(EXERCISE DIRECTIONS): Provide nothing except how many lines of the data contain the word "camera".

(DATA FOR THE TASK):
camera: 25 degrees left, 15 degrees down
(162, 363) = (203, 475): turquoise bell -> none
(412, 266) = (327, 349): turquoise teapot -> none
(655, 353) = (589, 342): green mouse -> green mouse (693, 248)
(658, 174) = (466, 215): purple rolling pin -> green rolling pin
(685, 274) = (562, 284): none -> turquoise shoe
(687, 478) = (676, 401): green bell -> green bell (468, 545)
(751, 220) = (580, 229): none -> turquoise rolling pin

---

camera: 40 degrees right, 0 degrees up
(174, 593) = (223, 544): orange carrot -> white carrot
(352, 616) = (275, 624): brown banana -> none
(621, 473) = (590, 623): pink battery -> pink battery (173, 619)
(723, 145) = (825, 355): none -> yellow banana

(SOLUTION BELOW): 2